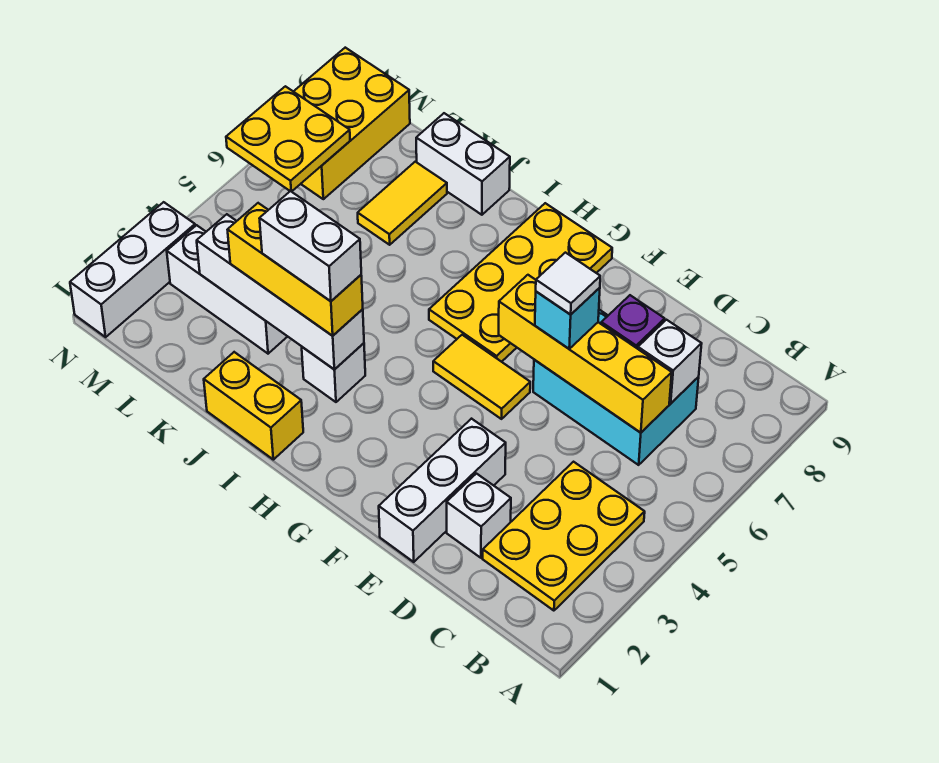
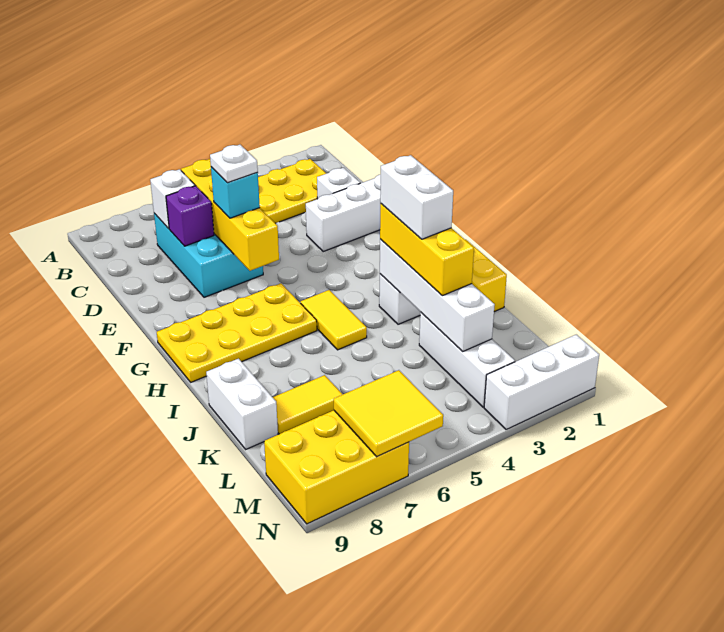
white tile E6 level 4 -> white plate E6 level 4
yellow tile F5:G5 level 1 -> yellow tile H5:I5 level 1
yellow plate M6:N7 level 2 -> yellow tile M6:N7 level 2

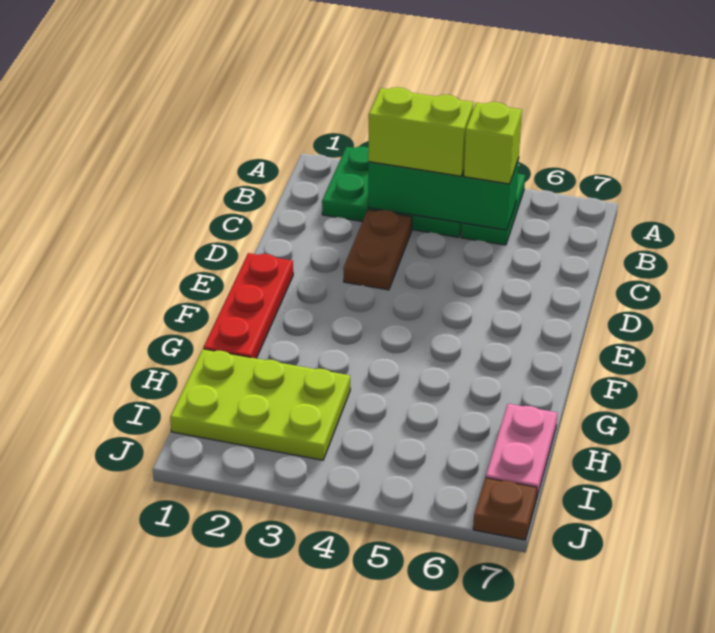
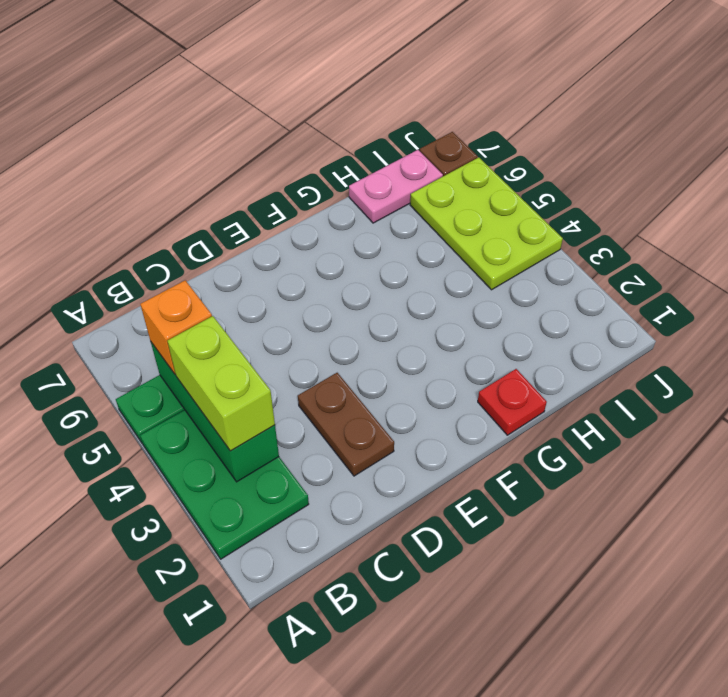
lime brick B5 level 3 -> orange brick B5 level 3
brown plate C3:D3 level 1 -> brown plate D2:D3 level 1
red plate E1:G1 level 1 -> red plate G1 level 1
lime plate H1:I3 level 1 -> lime plate I4:J6 level 1

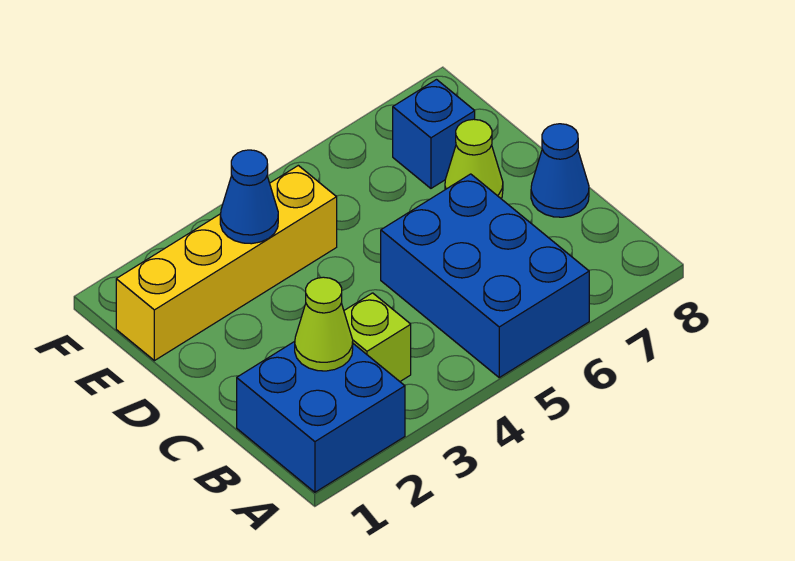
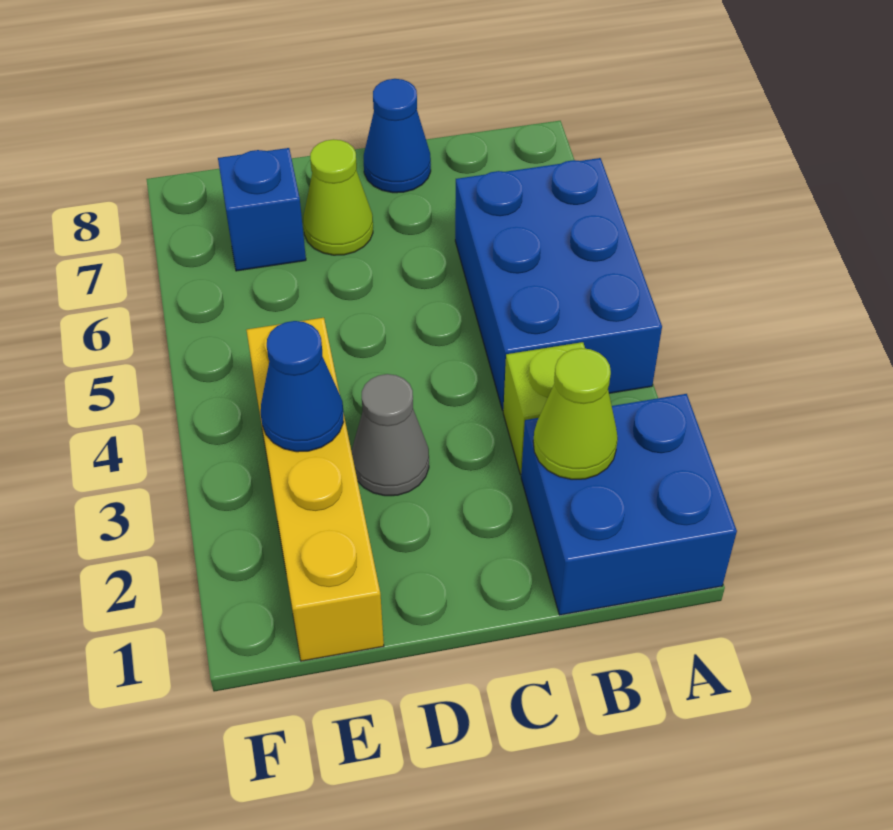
blue brick A5:C6 level 1 -> blue brick A4:B6 level 1
none -> grey cone D3 level 1

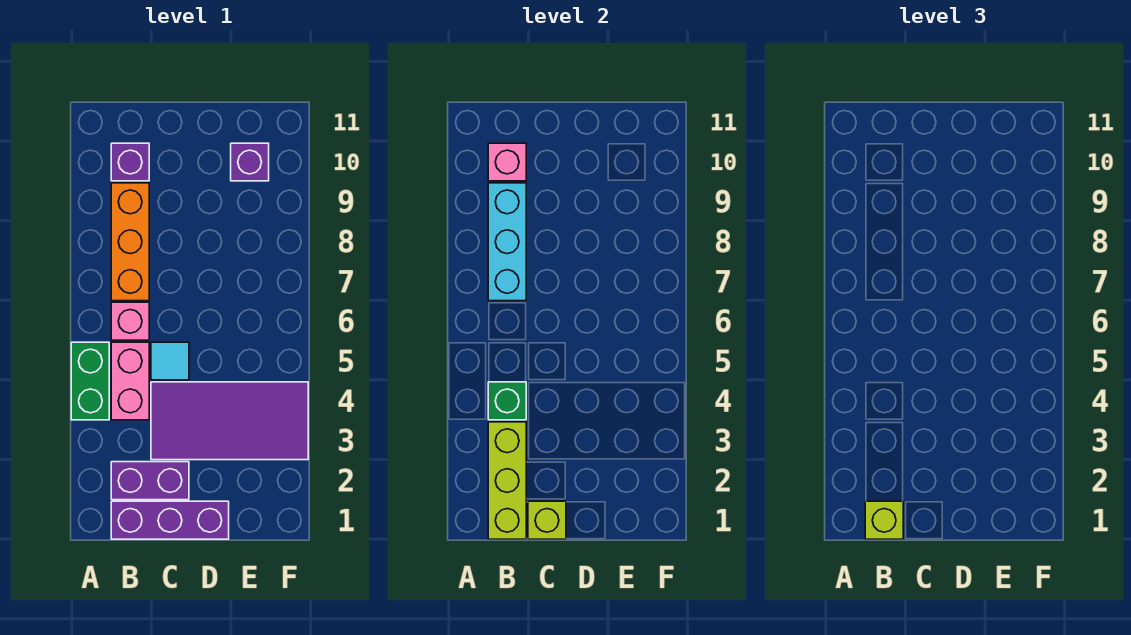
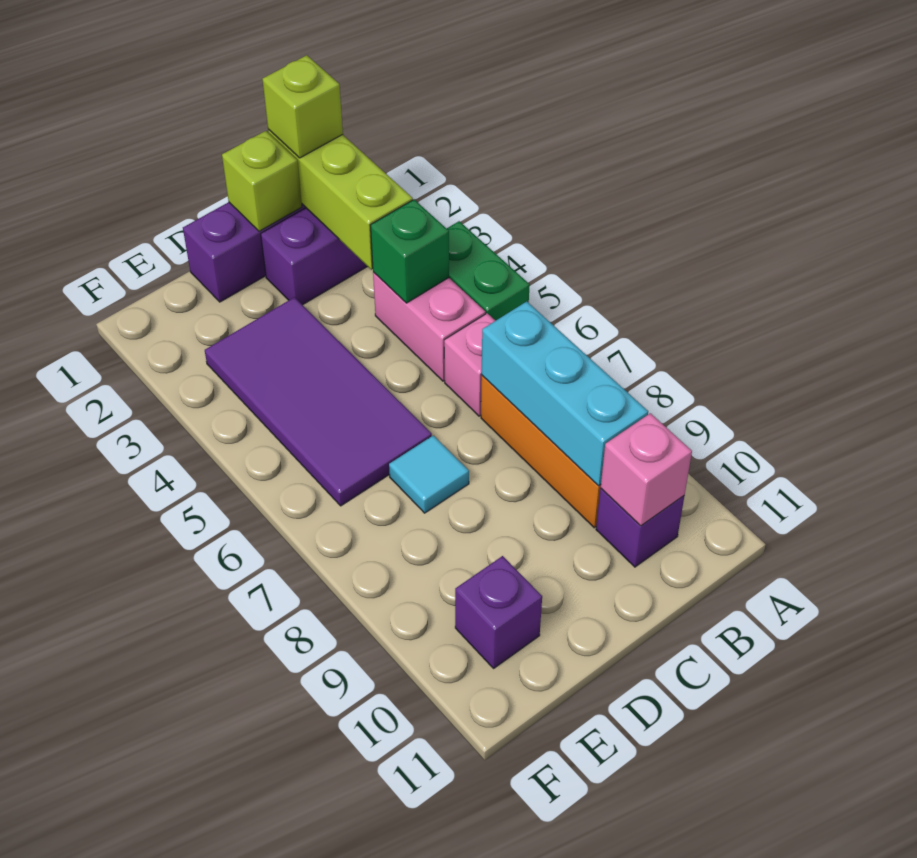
purple tile C3:F4 level 1 -> purple tile D3:E6 level 1
cyan tile C5 level 1 -> cyan tile D7 level 1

********************

WORK TO COMPLETE: Set down, word for word, the line that holds "red plate E1:G1" and all lines after it to the end of the entries above, but not the pictures.

WRITTEN ANSWER:
red plate E1:G1 level 1 -> red plate G1 level 1
lime plate H1:I3 level 1 -> lime plate I4:J6 level 1

blue brick A5:C6 level 1 -> blue brick A4:B6 level 1
none -> grey cone D3 level 1

purple tile C3:F4 level 1 -> purple tile D3:E6 level 1
cyan tile C5 level 1 -> cyan tile D7 level 1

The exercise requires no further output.